-- RECORDS TO PROCESS follows --

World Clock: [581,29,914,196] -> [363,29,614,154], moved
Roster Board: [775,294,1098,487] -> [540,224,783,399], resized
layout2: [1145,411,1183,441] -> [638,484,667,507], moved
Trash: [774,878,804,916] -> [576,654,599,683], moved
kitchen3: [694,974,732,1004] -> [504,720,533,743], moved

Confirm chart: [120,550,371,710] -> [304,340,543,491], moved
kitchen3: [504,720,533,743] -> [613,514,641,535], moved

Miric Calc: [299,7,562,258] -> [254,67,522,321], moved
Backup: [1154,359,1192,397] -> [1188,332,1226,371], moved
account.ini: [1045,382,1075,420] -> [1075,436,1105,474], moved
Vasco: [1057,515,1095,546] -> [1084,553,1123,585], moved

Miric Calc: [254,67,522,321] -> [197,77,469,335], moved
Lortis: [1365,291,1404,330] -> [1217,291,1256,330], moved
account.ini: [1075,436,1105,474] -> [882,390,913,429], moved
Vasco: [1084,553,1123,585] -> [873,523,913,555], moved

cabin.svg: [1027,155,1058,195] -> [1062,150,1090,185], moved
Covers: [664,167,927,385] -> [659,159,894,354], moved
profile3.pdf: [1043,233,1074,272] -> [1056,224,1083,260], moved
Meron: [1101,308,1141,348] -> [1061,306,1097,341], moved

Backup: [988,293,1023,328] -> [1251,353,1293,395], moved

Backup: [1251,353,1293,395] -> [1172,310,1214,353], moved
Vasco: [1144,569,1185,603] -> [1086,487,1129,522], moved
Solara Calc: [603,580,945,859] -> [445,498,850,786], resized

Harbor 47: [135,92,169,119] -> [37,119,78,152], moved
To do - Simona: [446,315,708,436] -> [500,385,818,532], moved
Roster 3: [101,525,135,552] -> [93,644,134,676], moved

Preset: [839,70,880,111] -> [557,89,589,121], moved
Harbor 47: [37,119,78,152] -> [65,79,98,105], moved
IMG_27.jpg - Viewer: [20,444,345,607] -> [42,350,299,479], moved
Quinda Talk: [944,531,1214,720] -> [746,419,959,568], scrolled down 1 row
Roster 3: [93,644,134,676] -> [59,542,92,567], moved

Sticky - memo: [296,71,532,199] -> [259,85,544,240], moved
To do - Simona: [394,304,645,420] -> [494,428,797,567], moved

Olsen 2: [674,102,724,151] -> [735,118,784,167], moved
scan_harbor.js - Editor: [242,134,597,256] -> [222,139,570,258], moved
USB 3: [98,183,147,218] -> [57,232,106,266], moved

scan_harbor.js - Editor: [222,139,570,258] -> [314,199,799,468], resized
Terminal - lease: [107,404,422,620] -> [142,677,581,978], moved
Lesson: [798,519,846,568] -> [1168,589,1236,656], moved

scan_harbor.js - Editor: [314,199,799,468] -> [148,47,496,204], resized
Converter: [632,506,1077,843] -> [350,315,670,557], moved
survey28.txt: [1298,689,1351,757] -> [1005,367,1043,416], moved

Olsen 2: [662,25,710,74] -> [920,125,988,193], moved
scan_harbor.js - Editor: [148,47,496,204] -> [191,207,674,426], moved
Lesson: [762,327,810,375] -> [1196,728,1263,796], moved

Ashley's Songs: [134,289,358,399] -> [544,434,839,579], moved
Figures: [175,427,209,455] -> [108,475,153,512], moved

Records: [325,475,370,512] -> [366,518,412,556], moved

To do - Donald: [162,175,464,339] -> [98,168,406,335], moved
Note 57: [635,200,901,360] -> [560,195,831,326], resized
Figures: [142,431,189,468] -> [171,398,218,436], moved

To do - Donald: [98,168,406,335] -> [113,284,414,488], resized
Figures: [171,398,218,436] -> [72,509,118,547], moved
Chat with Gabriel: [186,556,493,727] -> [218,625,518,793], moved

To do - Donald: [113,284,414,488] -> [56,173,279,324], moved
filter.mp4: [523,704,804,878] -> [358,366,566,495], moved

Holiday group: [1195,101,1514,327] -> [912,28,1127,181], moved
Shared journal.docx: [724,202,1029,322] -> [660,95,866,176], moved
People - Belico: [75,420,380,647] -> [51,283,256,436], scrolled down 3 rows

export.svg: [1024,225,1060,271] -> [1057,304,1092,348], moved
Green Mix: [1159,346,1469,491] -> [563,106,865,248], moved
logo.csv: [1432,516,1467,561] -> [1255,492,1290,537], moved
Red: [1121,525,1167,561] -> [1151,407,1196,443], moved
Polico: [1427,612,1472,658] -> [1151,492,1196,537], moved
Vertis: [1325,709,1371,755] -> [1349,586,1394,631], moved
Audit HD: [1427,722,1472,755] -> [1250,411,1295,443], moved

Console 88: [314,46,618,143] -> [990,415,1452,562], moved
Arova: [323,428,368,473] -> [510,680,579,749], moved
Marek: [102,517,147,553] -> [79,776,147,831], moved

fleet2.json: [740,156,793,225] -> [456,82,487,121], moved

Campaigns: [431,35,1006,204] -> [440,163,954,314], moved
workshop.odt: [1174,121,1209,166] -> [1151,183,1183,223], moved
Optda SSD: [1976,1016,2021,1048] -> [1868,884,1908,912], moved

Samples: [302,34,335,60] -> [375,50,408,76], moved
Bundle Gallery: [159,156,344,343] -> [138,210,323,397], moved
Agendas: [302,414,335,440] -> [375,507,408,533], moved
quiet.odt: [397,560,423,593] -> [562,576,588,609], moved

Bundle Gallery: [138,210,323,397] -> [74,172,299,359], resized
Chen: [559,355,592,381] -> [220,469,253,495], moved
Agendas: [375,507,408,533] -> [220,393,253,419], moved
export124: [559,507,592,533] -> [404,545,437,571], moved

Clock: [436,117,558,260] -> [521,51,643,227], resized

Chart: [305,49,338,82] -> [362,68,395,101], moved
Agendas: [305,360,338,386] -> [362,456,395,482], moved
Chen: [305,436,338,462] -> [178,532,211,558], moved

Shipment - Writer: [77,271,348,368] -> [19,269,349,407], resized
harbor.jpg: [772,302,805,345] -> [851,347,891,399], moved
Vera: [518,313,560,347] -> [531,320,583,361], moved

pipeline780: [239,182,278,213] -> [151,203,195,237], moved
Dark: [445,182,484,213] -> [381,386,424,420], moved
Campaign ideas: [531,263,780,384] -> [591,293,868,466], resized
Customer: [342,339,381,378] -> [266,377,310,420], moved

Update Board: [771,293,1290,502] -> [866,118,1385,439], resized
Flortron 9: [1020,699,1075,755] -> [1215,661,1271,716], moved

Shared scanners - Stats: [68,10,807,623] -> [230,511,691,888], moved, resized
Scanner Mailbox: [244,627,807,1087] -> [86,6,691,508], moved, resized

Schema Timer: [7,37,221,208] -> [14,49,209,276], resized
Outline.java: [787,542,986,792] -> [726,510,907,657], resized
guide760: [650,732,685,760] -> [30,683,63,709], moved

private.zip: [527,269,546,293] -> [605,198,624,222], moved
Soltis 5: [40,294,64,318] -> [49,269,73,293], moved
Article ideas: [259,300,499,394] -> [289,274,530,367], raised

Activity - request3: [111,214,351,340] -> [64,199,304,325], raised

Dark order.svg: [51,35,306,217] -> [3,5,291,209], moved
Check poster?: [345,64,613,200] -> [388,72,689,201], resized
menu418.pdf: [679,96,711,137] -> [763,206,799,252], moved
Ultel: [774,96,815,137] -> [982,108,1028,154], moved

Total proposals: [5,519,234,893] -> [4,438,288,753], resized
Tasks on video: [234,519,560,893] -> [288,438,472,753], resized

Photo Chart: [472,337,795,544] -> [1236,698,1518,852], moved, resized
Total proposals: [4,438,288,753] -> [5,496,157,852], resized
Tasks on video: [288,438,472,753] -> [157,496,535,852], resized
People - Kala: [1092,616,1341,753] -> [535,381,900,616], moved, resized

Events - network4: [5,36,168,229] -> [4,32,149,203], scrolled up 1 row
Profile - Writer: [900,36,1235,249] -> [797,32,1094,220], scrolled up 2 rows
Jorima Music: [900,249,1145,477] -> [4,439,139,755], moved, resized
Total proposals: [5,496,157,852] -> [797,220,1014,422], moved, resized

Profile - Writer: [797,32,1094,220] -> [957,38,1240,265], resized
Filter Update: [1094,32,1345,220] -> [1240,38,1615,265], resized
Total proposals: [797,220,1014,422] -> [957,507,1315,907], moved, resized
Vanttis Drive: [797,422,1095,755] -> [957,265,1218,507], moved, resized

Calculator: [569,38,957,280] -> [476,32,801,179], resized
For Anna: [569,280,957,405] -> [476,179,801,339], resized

-- RECORDS TO PROCESS concluded --

BRIEF:
Take the stretch of lines above from the one containing "Samples: [302,34,335,60] ->" through the one containing "Dark order.svg: [51,35,306,217]" and repeat it exactly, adding no other line.

EXERCISE RESPONSE:
Samples: [302,34,335,60] -> [375,50,408,76], moved
Bundle Gallery: [159,156,344,343] -> [138,210,323,397], moved
Agendas: [302,414,335,440] -> [375,507,408,533], moved
quiet.odt: [397,560,423,593] -> [562,576,588,609], moved

Bundle Gallery: [138,210,323,397] -> [74,172,299,359], resized
Chen: [559,355,592,381] -> [220,469,253,495], moved
Agendas: [375,507,408,533] -> [220,393,253,419], moved
export124: [559,507,592,533] -> [404,545,437,571], moved

Clock: [436,117,558,260] -> [521,51,643,227], resized

Chart: [305,49,338,82] -> [362,68,395,101], moved
Agendas: [305,360,338,386] -> [362,456,395,482], moved
Chen: [305,436,338,462] -> [178,532,211,558], moved

Shipment - Writer: [77,271,348,368] -> [19,269,349,407], resized
harbor.jpg: [772,302,805,345] -> [851,347,891,399], moved
Vera: [518,313,560,347] -> [531,320,583,361], moved

pipeline780: [239,182,278,213] -> [151,203,195,237], moved
Dark: [445,182,484,213] -> [381,386,424,420], moved
Campaign ideas: [531,263,780,384] -> [591,293,868,466], resized
Customer: [342,339,381,378] -> [266,377,310,420], moved

Update Board: [771,293,1290,502] -> [866,118,1385,439], resized
Flortron 9: [1020,699,1075,755] -> [1215,661,1271,716], moved

Shared scanners - Stats: [68,10,807,623] -> [230,511,691,888], moved, resized
Scanner Mailbox: [244,627,807,1087] -> [86,6,691,508], moved, resized

Schema Timer: [7,37,221,208] -> [14,49,209,276], resized
Outline.java: [787,542,986,792] -> [726,510,907,657], resized
guide760: [650,732,685,760] -> [30,683,63,709], moved

private.zip: [527,269,546,293] -> [605,198,624,222], moved
Soltis 5: [40,294,64,318] -> [49,269,73,293], moved
Article ideas: [259,300,499,394] -> [289,274,530,367], raised

Activity - request3: [111,214,351,340] -> [64,199,304,325], raised

Dark order.svg: [51,35,306,217] -> [3,5,291,209], moved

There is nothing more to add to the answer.